**SOURCE MATERIAL**.
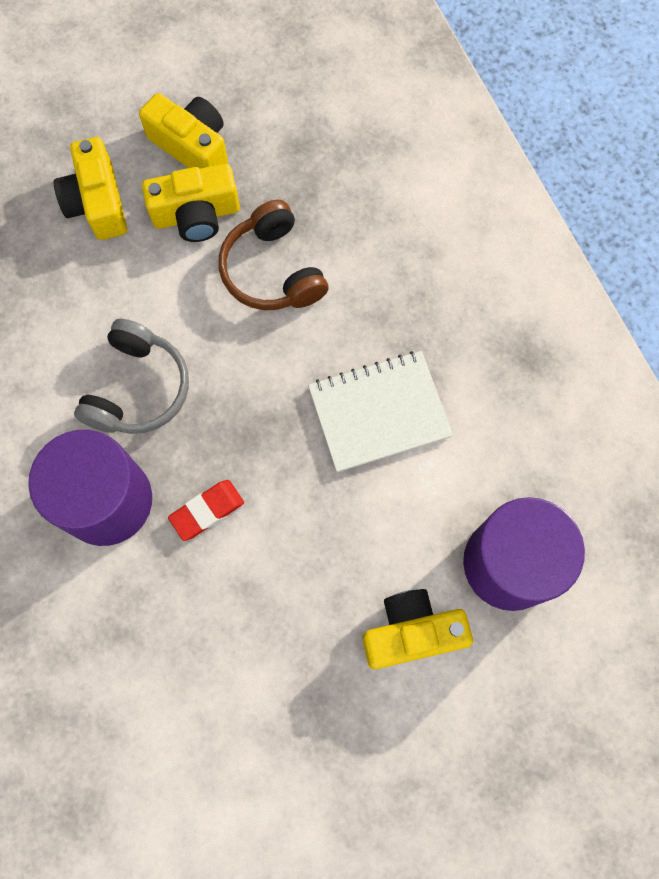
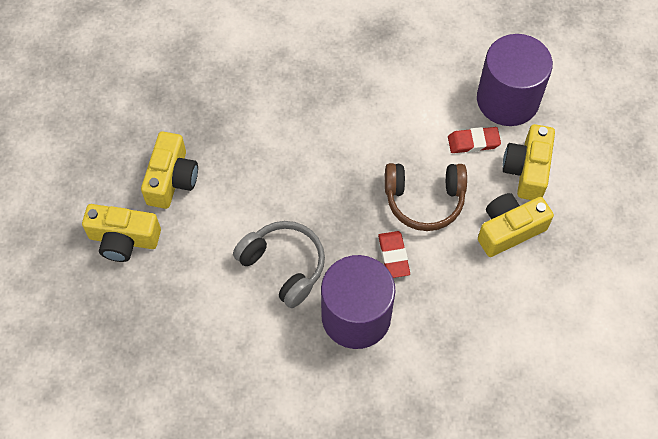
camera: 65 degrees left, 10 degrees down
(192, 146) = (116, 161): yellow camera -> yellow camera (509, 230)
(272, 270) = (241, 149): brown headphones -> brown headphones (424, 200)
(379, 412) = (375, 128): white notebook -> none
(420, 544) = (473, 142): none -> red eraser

---

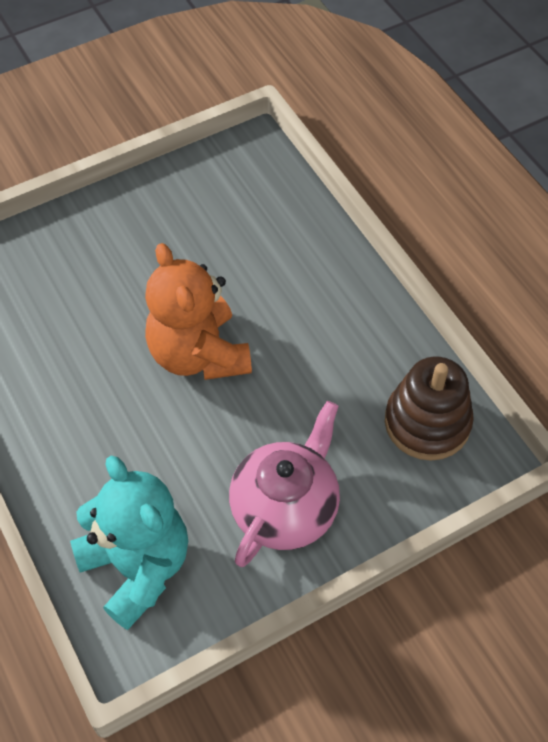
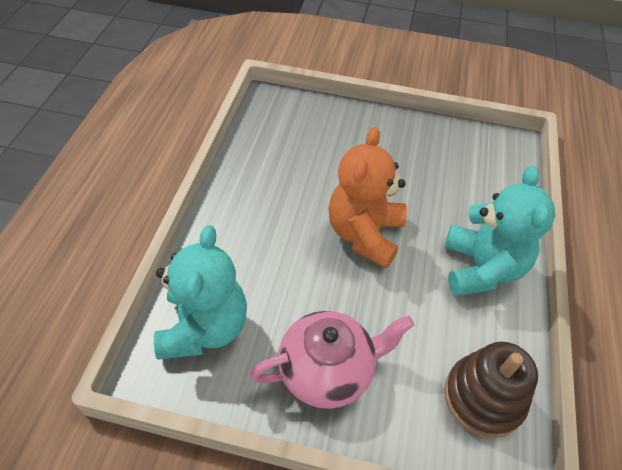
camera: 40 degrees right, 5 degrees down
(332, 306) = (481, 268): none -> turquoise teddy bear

**INSTRUCTIONS TO FOLLOW**.
Could you reproduce, exactly, every line above from the line with "camera: 65 degrees left, 10 degrees down" to the line with "(420, 544) = (473, 142): none -> red eraser", and no other line? Both ends count.

**EXPECTED OUTPUT**.
camera: 65 degrees left, 10 degrees down
(192, 146) = (116, 161): yellow camera -> yellow camera (509, 230)
(272, 270) = (241, 149): brown headphones -> brown headphones (424, 200)
(379, 412) = (375, 128): white notebook -> none
(420, 544) = (473, 142): none -> red eraser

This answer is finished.